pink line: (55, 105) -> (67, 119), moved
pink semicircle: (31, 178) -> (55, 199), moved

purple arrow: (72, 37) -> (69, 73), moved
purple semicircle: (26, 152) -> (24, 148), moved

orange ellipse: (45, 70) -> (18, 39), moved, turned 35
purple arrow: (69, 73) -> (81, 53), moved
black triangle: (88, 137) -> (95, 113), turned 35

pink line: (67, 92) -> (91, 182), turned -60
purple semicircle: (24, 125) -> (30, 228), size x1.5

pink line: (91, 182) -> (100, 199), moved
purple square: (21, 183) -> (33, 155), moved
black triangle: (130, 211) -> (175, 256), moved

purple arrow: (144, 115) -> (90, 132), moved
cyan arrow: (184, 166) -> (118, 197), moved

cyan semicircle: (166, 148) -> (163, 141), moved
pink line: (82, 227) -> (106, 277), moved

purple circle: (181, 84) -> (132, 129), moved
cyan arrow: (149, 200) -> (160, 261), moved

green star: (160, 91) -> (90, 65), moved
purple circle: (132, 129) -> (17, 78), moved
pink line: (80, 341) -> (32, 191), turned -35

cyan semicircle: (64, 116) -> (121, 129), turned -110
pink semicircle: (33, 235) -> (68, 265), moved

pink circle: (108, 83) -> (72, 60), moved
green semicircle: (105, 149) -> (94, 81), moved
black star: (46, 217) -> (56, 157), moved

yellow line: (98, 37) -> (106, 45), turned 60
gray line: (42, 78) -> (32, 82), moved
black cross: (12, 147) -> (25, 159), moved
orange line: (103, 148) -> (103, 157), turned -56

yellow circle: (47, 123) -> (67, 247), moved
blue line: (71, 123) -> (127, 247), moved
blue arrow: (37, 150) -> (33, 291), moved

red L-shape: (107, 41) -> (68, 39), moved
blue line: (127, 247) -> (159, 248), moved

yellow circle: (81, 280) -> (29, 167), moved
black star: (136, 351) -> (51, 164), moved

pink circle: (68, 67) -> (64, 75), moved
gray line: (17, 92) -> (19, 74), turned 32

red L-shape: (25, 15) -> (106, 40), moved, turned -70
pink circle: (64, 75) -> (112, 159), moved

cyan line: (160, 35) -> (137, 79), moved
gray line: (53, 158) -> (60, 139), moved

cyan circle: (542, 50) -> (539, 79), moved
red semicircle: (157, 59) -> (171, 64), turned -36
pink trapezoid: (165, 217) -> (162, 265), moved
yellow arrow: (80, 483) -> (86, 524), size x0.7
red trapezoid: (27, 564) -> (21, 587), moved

Required work: Look at the material above and copy, word for word, its lines from the first through the one containing "green star: (160, 91) -> (90, 65), moved".

Exercise solution:
pink line: (55, 105) -> (67, 119), moved
pink semicircle: (31, 178) -> (55, 199), moved

purple arrow: (72, 37) -> (69, 73), moved
purple semicircle: (26, 152) -> (24, 148), moved

orange ellipse: (45, 70) -> (18, 39), moved, turned 35
purple arrow: (69, 73) -> (81, 53), moved
black triangle: (88, 137) -> (95, 113), turned 35

pink line: (67, 92) -> (91, 182), turned -60
purple semicircle: (24, 125) -> (30, 228), size x1.5

pink line: (91, 182) -> (100, 199), moved
purple square: (21, 183) -> (33, 155), moved
black triangle: (130, 211) -> (175, 256), moved

purple arrow: (144, 115) -> (90, 132), moved
cyan arrow: (184, 166) -> (118, 197), moved

cyan semicircle: (166, 148) -> (163, 141), moved
pink line: (82, 227) -> (106, 277), moved

purple circle: (181, 84) -> (132, 129), moved
cyan arrow: (149, 200) -> (160, 261), moved

green star: (160, 91) -> (90, 65), moved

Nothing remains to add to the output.